Task data —
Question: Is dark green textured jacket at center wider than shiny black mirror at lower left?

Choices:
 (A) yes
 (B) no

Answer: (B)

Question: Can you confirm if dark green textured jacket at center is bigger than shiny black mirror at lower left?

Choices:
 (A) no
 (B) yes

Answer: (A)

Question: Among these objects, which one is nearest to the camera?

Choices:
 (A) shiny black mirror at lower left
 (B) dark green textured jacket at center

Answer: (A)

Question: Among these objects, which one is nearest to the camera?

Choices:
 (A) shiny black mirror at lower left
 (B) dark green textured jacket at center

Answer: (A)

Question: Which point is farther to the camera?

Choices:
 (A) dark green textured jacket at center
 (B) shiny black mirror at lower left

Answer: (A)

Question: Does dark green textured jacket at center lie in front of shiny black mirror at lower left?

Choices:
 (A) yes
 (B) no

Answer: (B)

What the exercise asks —
Rewrite the lines from the one containing "Question: Which point" through the end of the material, replacing "shiny black mirror" with "glossy black mirror" and leaving everything else unchanged.

Written answer —
Question: Which point is farther to the camera?

Choices:
 (A) dark green textured jacket at center
 (B) glossy black mirror at lower left

Answer: (A)

Question: Does dark green textured jacket at center lie in front of glossy black mirror at lower left?

Choices:
 (A) yes
 (B) no

Answer: (B)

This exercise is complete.